▸ The task: Rename "fur-lined wicker basket" to "straw basket" everywhere in the material below, and give it all back with nothing else changed.

--- BEGIN Exercise input ---

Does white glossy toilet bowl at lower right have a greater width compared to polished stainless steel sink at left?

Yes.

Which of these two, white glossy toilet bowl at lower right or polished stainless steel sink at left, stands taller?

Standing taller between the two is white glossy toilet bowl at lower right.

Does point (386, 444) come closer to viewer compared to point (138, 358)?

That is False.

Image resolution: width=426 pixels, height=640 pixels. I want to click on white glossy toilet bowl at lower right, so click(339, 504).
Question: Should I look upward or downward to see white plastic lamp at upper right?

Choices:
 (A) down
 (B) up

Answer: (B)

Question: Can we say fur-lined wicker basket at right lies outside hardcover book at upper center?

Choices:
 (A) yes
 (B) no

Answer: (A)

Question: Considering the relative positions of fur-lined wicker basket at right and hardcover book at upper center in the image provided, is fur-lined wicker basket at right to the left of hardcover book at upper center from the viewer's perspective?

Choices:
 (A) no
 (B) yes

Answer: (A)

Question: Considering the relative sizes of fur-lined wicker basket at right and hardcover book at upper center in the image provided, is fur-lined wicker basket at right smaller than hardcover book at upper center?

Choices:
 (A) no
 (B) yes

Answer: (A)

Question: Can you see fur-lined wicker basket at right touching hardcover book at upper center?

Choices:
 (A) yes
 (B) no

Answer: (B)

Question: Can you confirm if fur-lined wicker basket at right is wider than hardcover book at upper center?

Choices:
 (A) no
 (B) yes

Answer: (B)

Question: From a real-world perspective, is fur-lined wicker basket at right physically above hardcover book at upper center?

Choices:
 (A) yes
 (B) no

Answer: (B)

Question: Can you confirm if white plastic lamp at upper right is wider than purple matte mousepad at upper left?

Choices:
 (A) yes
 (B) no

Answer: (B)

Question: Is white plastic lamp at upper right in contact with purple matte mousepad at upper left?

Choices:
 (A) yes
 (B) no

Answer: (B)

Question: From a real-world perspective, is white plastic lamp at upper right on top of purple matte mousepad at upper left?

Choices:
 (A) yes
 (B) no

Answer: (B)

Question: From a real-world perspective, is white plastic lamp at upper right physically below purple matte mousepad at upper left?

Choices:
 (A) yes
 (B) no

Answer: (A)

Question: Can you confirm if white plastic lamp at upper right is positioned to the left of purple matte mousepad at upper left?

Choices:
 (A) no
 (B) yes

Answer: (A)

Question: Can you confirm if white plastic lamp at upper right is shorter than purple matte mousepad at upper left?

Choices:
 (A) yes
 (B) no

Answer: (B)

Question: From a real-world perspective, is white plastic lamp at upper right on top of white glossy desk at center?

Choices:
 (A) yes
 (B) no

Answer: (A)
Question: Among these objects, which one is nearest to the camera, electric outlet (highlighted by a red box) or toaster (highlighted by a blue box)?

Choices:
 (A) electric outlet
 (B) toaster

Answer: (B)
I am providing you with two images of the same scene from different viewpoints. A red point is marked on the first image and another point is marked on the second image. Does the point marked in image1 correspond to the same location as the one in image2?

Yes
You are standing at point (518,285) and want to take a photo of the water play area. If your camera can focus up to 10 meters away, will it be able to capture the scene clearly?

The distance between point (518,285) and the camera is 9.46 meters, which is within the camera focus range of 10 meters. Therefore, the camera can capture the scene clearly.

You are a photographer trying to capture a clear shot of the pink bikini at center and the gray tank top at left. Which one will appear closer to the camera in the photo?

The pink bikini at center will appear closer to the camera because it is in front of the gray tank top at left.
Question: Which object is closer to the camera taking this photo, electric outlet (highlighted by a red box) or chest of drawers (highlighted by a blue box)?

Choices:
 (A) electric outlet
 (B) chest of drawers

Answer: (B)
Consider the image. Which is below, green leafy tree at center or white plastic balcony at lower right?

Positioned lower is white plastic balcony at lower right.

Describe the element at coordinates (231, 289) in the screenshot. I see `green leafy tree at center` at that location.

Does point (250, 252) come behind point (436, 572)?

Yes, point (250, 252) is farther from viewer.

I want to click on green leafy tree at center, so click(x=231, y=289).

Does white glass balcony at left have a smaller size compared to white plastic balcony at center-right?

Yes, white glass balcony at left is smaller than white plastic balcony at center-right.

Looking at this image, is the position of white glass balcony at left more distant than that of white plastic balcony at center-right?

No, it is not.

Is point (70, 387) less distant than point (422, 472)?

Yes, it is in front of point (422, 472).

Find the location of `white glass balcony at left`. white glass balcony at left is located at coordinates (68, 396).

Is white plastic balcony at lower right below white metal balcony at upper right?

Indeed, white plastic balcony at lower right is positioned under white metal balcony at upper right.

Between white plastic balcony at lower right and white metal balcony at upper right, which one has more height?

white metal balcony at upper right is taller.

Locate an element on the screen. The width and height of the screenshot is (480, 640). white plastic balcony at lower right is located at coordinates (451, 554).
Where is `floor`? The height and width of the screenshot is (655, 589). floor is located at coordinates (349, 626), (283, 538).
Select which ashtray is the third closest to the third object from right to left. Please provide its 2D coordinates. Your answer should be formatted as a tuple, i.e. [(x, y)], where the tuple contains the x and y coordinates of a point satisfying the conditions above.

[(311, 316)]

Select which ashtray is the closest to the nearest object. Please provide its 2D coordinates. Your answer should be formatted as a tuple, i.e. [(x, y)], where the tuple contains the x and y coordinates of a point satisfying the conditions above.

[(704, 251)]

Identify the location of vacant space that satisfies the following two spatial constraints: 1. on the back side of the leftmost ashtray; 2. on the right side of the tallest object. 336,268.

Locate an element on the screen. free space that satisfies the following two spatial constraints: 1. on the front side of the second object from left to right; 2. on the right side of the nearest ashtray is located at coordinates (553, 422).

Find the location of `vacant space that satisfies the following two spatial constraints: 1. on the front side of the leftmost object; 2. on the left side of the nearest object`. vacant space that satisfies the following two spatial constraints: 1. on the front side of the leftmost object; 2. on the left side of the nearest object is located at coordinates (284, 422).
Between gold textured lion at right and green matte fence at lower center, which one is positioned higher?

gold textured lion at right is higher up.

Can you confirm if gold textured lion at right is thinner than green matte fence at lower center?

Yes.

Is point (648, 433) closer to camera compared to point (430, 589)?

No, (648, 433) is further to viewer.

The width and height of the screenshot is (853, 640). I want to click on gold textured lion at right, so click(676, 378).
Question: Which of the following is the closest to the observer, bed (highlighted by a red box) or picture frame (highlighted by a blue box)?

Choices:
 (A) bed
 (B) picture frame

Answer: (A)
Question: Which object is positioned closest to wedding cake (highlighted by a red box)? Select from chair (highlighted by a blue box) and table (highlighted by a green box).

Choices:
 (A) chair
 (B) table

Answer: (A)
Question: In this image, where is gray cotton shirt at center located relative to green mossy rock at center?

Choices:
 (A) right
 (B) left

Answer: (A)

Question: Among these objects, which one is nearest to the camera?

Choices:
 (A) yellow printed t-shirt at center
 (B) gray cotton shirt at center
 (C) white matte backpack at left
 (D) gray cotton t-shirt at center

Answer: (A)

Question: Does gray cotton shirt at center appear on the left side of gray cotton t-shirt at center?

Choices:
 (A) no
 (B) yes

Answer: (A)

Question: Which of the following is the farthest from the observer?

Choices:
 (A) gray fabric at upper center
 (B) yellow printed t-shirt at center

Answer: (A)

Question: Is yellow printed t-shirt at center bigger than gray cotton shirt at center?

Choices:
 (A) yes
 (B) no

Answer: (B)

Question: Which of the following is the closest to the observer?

--- END Exercise input ---

▸ Full answer:
Does white glossy toilet bowl at lower right have a greater width compared to polished stainless steel sink at left?

Yes.

Which of these two, white glossy toilet bowl at lower right or polished stainless steel sink at left, stands taller?

Standing taller between the two is white glossy toilet bowl at lower right.

Does point (386, 444) come closer to viewer compared to point (138, 358)?

That is False.

Image resolution: width=426 pixels, height=640 pixels. I want to click on white glossy toilet bowl at lower right, so click(339, 504).
Question: Should I look upward or downward to see white plastic lamp at upper right?

Choices:
 (A) down
 (B) up

Answer: (B)

Question: Can we say straw basket at right lies outside hardcover book at upper center?

Choices:
 (A) yes
 (B) no

Answer: (A)

Question: Considering the relative positions of straw basket at right and hardcover book at upper center in the image provided, is straw basket at right to the left of hardcover book at upper center from the viewer's perspective?

Choices:
 (A) no
 (B) yes

Answer: (A)

Question: Considering the relative sizes of straw basket at right and hardcover book at upper center in the image provided, is straw basket at right smaller than hardcover book at upper center?

Choices:
 (A) no
 (B) yes

Answer: (A)

Question: Can you see straw basket at right touching hardcover book at upper center?

Choices:
 (A) yes
 (B) no

Answer: (B)

Question: Can you confirm if straw basket at right is wider than hardcover book at upper center?

Choices:
 (A) no
 (B) yes

Answer: (B)

Question: From a real-world perspective, is straw basket at right physically above hardcover book at upper center?

Choices:
 (A) yes
 (B) no

Answer: (B)

Question: Can you confirm if white plastic lamp at upper right is wider than purple matte mousepad at upper left?

Choices:
 (A) yes
 (B) no

Answer: (B)

Question: Is white plastic lamp at upper right in contact with purple matte mousepad at upper left?

Choices:
 (A) yes
 (B) no

Answer: (B)

Question: From a real-world perspective, is white plastic lamp at upper right on top of purple matte mousepad at upper left?

Choices:
 (A) yes
 (B) no

Answer: (B)

Question: From a real-world perspective, is white plastic lamp at upper right physically below purple matte mousepad at upper left?

Choices:
 (A) yes
 (B) no

Answer: (A)

Question: Can you confirm if white plastic lamp at upper right is positioned to the left of purple matte mousepad at upper left?

Choices:
 (A) no
 (B) yes

Answer: (A)

Question: Can you confirm if white plastic lamp at upper right is shorter than purple matte mousepad at upper left?

Choices:
 (A) yes
 (B) no

Answer: (B)

Question: From a real-world perspective, is white plastic lamp at upper right on top of white glossy desk at center?

Choices:
 (A) yes
 (B) no

Answer: (A)
Question: Among these objects, which one is nearest to the camera, electric outlet (highlighted by a red box) or toaster (highlighted by a blue box)?

Choices:
 (A) electric outlet
 (B) toaster

Answer: (B)
I am providing you with two images of the same scene from different viewpoints. A red point is marked on the first image and another point is marked on the second image. Does the point marked in image1 correspond to the same location as the one in image2?

Yes
You are standing at point (518,285) and want to take a photo of the water play area. If your camera can focus up to 10 meters away, will it be able to capture the scene clearly?

The distance between point (518,285) and the camera is 9.46 meters, which is within the camera focus range of 10 meters. Therefore, the camera can capture the scene clearly.

You are a photographer trying to capture a clear shot of the pink bikini at center and the gray tank top at left. Which one will appear closer to the camera in the photo?

The pink bikini at center will appear closer to the camera because it is in front of the gray tank top at left.
Question: Which object is closer to the camera taking this photo, electric outlet (highlighted by a red box) or chest of drawers (highlighted by a blue box)?

Choices:
 (A) electric outlet
 (B) chest of drawers

Answer: (B)
Consider the image. Which is below, green leafy tree at center or white plastic balcony at lower right?

Positioned lower is white plastic balcony at lower right.

Describe the element at coordinates (231, 289) in the screenshot. I see `green leafy tree at center` at that location.

Does point (250, 252) come behind point (436, 572)?

Yes, point (250, 252) is farther from viewer.

I want to click on green leafy tree at center, so click(x=231, y=289).

Does white glass balcony at left have a smaller size compared to white plastic balcony at center-right?

Yes, white glass balcony at left is smaller than white plastic balcony at center-right.

Looking at this image, is the position of white glass balcony at left more distant than that of white plastic balcony at center-right?

No, it is not.

Is point (70, 387) less distant than point (422, 472)?

Yes, it is in front of point (422, 472).

Find the location of `white glass balcony at left`. white glass balcony at left is located at coordinates (68, 396).

Is white plastic balcony at lower right below white metal balcony at upper right?

Indeed, white plastic balcony at lower right is positioned under white metal balcony at upper right.

Between white plastic balcony at lower right and white metal balcony at upper right, which one has more height?

white metal balcony at upper right is taller.

Locate an element on the screen. The width and height of the screenshot is (480, 640). white plastic balcony at lower right is located at coordinates (451, 554).
Where is `floor`? The height and width of the screenshot is (655, 589). floor is located at coordinates (349, 626), (283, 538).
Select which ashtray is the third closest to the third object from right to left. Please provide its 2D coordinates. Your answer should be formatted as a tuple, i.e. [(x, y)], where the tuple contains the x and y coordinates of a point satisfying the conditions above.

[(311, 316)]

Select which ashtray is the closest to the nearest object. Please provide its 2D coordinates. Your answer should be formatted as a tuple, i.e. [(x, y)], where the tuple contains the x and y coordinates of a point satisfying the conditions above.

[(704, 251)]

Identify the location of vacant space that satisfies the following two spatial constraints: 1. on the back side of the leftmost ashtray; 2. on the right side of the tallest object. 336,268.

Locate an element on the screen. free space that satisfies the following two spatial constraints: 1. on the front side of the second object from left to right; 2. on the right side of the nearest ashtray is located at coordinates (553, 422).

Find the location of `vacant space that satisfies the following two spatial constraints: 1. on the front side of the leftmost object; 2. on the left side of the nearest object`. vacant space that satisfies the following two spatial constraints: 1. on the front side of the leftmost object; 2. on the left side of the nearest object is located at coordinates (284, 422).
Between gold textured lion at right and green matte fence at lower center, which one is positioned higher?

gold textured lion at right is higher up.

Can you confirm if gold textured lion at right is thinner than green matte fence at lower center?

Yes.

Is point (648, 433) closer to camera compared to point (430, 589)?

No, (648, 433) is further to viewer.

The width and height of the screenshot is (853, 640). I want to click on gold textured lion at right, so click(676, 378).
Question: Which of the following is the closest to the observer, bed (highlighted by a red box) or picture frame (highlighted by a blue box)?

Choices:
 (A) bed
 (B) picture frame

Answer: (A)
Question: Which object is positioned closest to wedding cake (highlighted by a red box)? Select from chair (highlighted by a blue box) and table (highlighted by a green box).

Choices:
 (A) chair
 (B) table

Answer: (A)
Question: In this image, where is gray cotton shirt at center located relative to green mossy rock at center?

Choices:
 (A) right
 (B) left

Answer: (A)

Question: Among these objects, which one is nearest to the camera?

Choices:
 (A) yellow printed t-shirt at center
 (B) gray cotton shirt at center
 (C) white matte backpack at left
 (D) gray cotton t-shirt at center

Answer: (A)

Question: Does gray cotton shirt at center appear on the left side of gray cotton t-shirt at center?

Choices:
 (A) no
 (B) yes

Answer: (A)

Question: Which of the following is the farthest from the observer?

Choices:
 (A) gray fabric at upper center
 (B) yellow printed t-shirt at center

Answer: (A)

Question: Is yellow printed t-shirt at center bigger than gray cotton shirt at center?

Choices:
 (A) yes
 (B) no

Answer: (B)

Question: Which of the following is the closest to the observer?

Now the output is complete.